WORK TASK: Using the records below, filter out every line that lacks "orange" and copy the rest.
■ ■ ■ ■
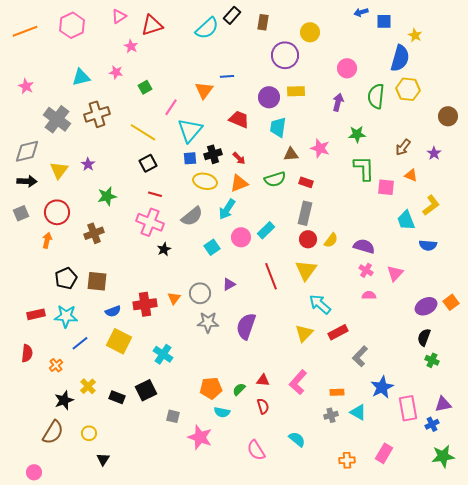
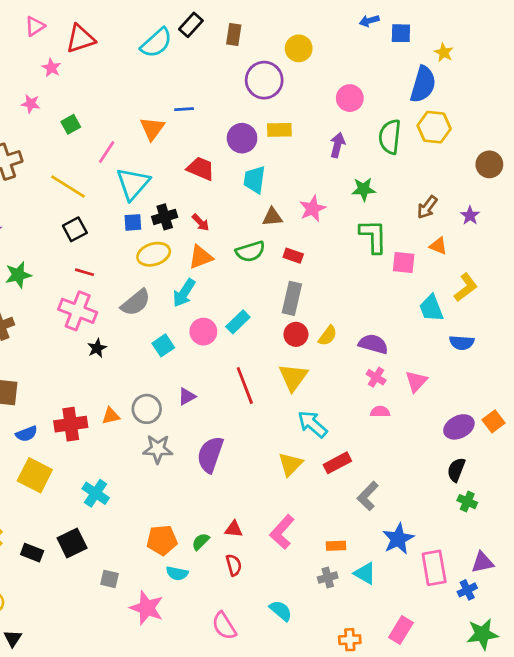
pink star: (320, 148) -> (312, 209), turned 30
yellow ellipse: (205, 181) -> (154, 254), turned -30
orange triangle: (174, 298) -> (111, 416), turned 40

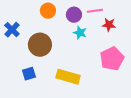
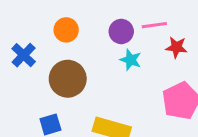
orange circle: (48, 11) -> (66, 30), moved

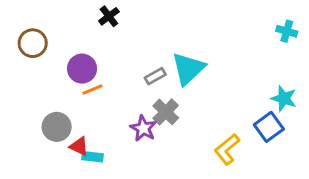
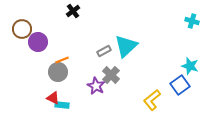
purple circle: (82, 69) -> (38, 42), moved
gray circle: (57, 127) -> (58, 72), moved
■ ■ ■ ■
RESPONSE:
orange triangle: (174, 298) -> (111, 416), turned 40
orange circle: (48, 11) -> (66, 30), moved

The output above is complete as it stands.